**What the task asks**
Down to the last line, repeat the records exactly.

Start of Block

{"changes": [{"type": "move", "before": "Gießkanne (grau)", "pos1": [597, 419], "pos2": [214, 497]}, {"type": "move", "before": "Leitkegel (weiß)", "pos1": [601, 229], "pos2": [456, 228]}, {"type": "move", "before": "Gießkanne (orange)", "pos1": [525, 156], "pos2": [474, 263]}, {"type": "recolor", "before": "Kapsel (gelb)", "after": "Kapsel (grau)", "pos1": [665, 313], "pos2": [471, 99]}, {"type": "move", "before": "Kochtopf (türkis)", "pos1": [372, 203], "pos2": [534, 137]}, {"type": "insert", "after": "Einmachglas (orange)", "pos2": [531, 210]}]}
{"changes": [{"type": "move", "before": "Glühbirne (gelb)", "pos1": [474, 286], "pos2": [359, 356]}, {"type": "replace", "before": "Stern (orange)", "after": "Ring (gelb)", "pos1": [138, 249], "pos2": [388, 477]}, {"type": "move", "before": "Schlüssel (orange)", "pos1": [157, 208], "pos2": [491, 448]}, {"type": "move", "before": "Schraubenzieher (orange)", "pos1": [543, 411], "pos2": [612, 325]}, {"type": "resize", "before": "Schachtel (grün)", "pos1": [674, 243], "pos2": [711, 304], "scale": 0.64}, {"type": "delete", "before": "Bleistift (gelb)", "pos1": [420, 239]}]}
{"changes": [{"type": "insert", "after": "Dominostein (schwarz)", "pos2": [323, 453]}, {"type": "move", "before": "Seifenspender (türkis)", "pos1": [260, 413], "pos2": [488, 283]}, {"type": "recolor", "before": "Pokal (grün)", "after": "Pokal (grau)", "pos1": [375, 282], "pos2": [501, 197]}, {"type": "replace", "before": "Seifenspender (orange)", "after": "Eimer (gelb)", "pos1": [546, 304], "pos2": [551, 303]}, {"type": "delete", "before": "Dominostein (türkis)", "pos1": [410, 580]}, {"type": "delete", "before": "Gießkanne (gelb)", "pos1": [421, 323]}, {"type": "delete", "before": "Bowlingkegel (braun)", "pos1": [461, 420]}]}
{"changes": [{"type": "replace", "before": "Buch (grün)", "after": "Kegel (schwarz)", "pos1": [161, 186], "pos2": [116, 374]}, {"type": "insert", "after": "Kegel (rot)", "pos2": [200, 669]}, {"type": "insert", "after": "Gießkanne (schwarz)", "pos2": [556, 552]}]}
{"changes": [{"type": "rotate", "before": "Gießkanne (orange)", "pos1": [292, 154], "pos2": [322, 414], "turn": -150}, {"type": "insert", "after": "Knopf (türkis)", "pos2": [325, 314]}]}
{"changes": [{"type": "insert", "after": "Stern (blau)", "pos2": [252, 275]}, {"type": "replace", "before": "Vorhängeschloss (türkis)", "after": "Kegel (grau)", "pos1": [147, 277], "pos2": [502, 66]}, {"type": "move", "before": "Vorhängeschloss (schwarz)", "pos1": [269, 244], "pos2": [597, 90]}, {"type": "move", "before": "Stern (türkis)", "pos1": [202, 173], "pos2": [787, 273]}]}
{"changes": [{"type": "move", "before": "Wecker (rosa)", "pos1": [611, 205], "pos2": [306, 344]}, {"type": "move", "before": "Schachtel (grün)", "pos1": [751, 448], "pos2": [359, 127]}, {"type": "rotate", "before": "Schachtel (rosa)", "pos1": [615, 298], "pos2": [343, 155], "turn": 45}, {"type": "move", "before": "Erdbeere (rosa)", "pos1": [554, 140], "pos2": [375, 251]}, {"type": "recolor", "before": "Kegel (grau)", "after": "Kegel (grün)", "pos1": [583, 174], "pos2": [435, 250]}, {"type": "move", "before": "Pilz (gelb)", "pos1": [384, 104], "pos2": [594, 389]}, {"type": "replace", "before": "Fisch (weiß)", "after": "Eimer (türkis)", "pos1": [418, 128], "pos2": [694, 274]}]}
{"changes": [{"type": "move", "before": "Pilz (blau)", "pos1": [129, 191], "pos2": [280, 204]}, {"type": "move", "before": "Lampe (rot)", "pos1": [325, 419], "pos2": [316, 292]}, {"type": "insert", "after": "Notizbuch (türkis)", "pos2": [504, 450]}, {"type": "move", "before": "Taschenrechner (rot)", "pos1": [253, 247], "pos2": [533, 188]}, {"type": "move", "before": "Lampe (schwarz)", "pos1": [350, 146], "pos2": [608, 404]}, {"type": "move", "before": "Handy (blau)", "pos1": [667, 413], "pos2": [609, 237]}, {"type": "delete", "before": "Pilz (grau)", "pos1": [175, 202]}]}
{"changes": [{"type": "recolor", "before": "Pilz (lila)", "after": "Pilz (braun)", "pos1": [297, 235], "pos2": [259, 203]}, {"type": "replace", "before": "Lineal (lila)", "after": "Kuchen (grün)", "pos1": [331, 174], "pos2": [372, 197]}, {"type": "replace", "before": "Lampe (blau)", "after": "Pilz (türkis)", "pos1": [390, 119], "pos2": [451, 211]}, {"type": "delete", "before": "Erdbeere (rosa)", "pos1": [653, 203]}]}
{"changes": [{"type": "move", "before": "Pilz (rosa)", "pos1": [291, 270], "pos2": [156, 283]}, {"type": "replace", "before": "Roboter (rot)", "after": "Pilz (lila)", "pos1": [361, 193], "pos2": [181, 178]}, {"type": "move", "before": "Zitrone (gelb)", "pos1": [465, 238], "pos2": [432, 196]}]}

End of Block

**Exercise result**
{"changes": [{"type": "move", "before": "Gießkanne (grau)", "pos1": [597, 419], "pos2": [214, 497]}, {"type": "move", "before": "Leitkegel (weiß)", "pos1": [601, 229], "pos2": [456, 228]}, {"type": "move", "before": "Gießkanne (orange)", "pos1": [525, 156], "pos2": [474, 263]}, {"type": "recolor", "before": "Kapsel (gelb)", "after": "Kapsel (grau)", "pos1": [665, 313], "pos2": [471, 99]}, {"type": "move", "before": "Kochtopf (türkis)", "pos1": [372, 203], "pos2": [534, 137]}, {"type": "insert", "after": "Einmachglas (orange)", "pos2": [531, 210]}]}
{"changes": [{"type": "move", "before": "Glühbirne (gelb)", "pos1": [474, 286], "pos2": [359, 356]}, {"type": "replace", "before": "Stern (orange)", "after": "Ring (gelb)", "pos1": [138, 249], "pos2": [388, 477]}, {"type": "move", "before": "Schlüssel (orange)", "pos1": [157, 208], "pos2": [491, 448]}, {"type": "move", "before": "Schraubenzieher (orange)", "pos1": [543, 411], "pos2": [612, 325]}, {"type": "resize", "before": "Schachtel (grün)", "pos1": [674, 243], "pos2": [711, 304], "scale": 0.64}, {"type": "delete", "before": "Bleistift (gelb)", "pos1": [420, 239]}]}
{"changes": [{"type": "insert", "after": "Dominostein (schwarz)", "pos2": [323, 453]}, {"type": "move", "before": "Seifenspender (türkis)", "pos1": [260, 413], "pos2": [488, 283]}, {"type": "recolor", "before": "Pokal (grün)", "after": "Pokal (grau)", "pos1": [375, 282], "pos2": [501, 197]}, {"type": "replace", "before": "Seifenspender (orange)", "after": "Eimer (gelb)", "pos1": [546, 304], "pos2": [551, 303]}, {"type": "delete", "before": "Dominostein (türkis)", "pos1": [410, 580]}, {"type": "delete", "before": "Gießkanne (gelb)", "pos1": [421, 323]}, {"type": "delete", "before": "Bowlingkegel (braun)", "pos1": [461, 420]}]}
{"changes": [{"type": "replace", "before": "Buch (grün)", "after": "Kegel (schwarz)", "pos1": [161, 186], "pos2": [116, 374]}, {"type": "insert", "after": "Kegel (rot)", "pos2": [200, 669]}, {"type": "insert", "after": "Gießkanne (schwarz)", "pos2": [556, 552]}]}
{"changes": [{"type": "rotate", "before": "Gießkanne (orange)", "pos1": [292, 154], "pos2": [322, 414], "turn": -150}, {"type": "insert", "after": "Knopf (türkis)", "pos2": [325, 314]}]}
{"changes": [{"type": "insert", "after": "Stern (blau)", "pos2": [252, 275]}, {"type": "replace", "before": "Vorhängeschloss (türkis)", "after": "Kegel (grau)", "pos1": [147, 277], "pos2": [502, 66]}, {"type": "move", "before": "Vorhängeschloss (schwarz)", "pos1": [269, 244], "pos2": [597, 90]}, {"type": "move", "before": "Stern (türkis)", "pos1": [202, 173], "pos2": [787, 273]}]}
{"changes": [{"type": "move", "before": "Wecker (rosa)", "pos1": [611, 205], "pos2": [306, 344]}, {"type": "move", "before": "Schachtel (grün)", "pos1": [751, 448], "pos2": [359, 127]}, {"type": "rotate", "before": "Schachtel (rosa)", "pos1": [615, 298], "pos2": [343, 155], "turn": 45}, {"type": "move", "before": "Erdbeere (rosa)", "pos1": [554, 140], "pos2": [375, 251]}, {"type": "recolor", "before": "Kegel (grau)", "after": "Kegel (grün)", "pos1": [583, 174], "pos2": [435, 250]}, {"type": "move", "before": "Pilz (gelb)", "pos1": [384, 104], "pos2": [594, 389]}, {"type": "replace", "before": "Fisch (weiß)", "after": "Eimer (türkis)", "pos1": [418, 128], "pos2": [694, 274]}]}
{"changes": [{"type": "move", "before": "Pilz (blau)", "pos1": [129, 191], "pos2": [280, 204]}, {"type": "move", "before": "Lampe (rot)", "pos1": [325, 419], "pos2": [316, 292]}, {"type": "insert", "after": "Notizbuch (türkis)", "pos2": [504, 450]}, {"type": "move", "before": "Taschenrechner (rot)", "pos1": [253, 247], "pos2": [533, 188]}, {"type": "move", "before": "Lampe (schwarz)", "pos1": [350, 146], "pos2": [608, 404]}, {"type": "move", "before": "Handy (blau)", "pos1": [667, 413], "pos2": [609, 237]}, {"type": "delete", "before": "Pilz (grau)", "pos1": [175, 202]}]}
{"changes": [{"type": "recolor", "before": "Pilz (lila)", "after": "Pilz (braun)", "pos1": [297, 235], "pos2": [259, 203]}, {"type": "replace", "before": "Lineal (lila)", "after": "Kuchen (grün)", "pos1": [331, 174], "pos2": [372, 197]}, {"type": "replace", "before": "Lampe (blau)", "after": "Pilz (türkis)", "pos1": [390, 119], "pos2": [451, 211]}, {"type": "delete", "before": "Erdbeere (rosa)", "pos1": [653, 203]}]}
{"changes": [{"type": "move", "before": "Pilz (rosa)", "pos1": [291, 270], "pos2": [156, 283]}, {"type": "replace", "before": "Roboter (rot)", "after": "Pilz (lila)", "pos1": [361, 193], "pos2": [181, 178]}, {"type": "move", "before": "Zitrone (gelb)", "pos1": [465, 238], "pos2": [432, 196]}]}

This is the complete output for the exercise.